#### WORK INSTRUCTION
Count every line that includes the string "image" in the entries that follow. Nothing besides the number is needed.

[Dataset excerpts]
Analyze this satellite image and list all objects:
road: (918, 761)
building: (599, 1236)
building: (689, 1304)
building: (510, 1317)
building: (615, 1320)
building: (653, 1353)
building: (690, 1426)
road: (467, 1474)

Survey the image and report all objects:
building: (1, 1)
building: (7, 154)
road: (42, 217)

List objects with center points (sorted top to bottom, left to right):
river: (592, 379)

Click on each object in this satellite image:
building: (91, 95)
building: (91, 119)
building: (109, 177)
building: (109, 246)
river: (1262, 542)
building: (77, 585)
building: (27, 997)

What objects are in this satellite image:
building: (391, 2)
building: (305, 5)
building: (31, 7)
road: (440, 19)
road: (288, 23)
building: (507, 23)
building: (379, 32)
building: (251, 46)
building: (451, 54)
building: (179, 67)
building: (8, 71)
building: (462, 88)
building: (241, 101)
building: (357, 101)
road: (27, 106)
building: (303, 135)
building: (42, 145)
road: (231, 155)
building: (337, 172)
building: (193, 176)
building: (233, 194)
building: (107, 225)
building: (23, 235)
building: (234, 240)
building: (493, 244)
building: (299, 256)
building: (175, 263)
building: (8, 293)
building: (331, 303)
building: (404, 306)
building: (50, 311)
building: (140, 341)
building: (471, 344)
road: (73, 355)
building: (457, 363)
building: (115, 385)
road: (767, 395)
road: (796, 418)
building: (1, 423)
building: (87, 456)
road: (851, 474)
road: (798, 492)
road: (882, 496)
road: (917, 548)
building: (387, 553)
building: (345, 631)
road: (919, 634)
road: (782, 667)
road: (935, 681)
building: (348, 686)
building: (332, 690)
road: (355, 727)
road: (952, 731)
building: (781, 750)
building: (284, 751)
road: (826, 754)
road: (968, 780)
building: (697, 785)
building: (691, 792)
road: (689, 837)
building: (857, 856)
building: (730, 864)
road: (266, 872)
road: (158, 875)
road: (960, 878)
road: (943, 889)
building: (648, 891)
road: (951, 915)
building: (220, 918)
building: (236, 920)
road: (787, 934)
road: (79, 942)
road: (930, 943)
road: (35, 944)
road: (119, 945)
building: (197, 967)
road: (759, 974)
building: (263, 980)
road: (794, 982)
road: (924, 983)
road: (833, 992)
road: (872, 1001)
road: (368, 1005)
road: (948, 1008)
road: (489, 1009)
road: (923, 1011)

#### WRITTEN REPLY
4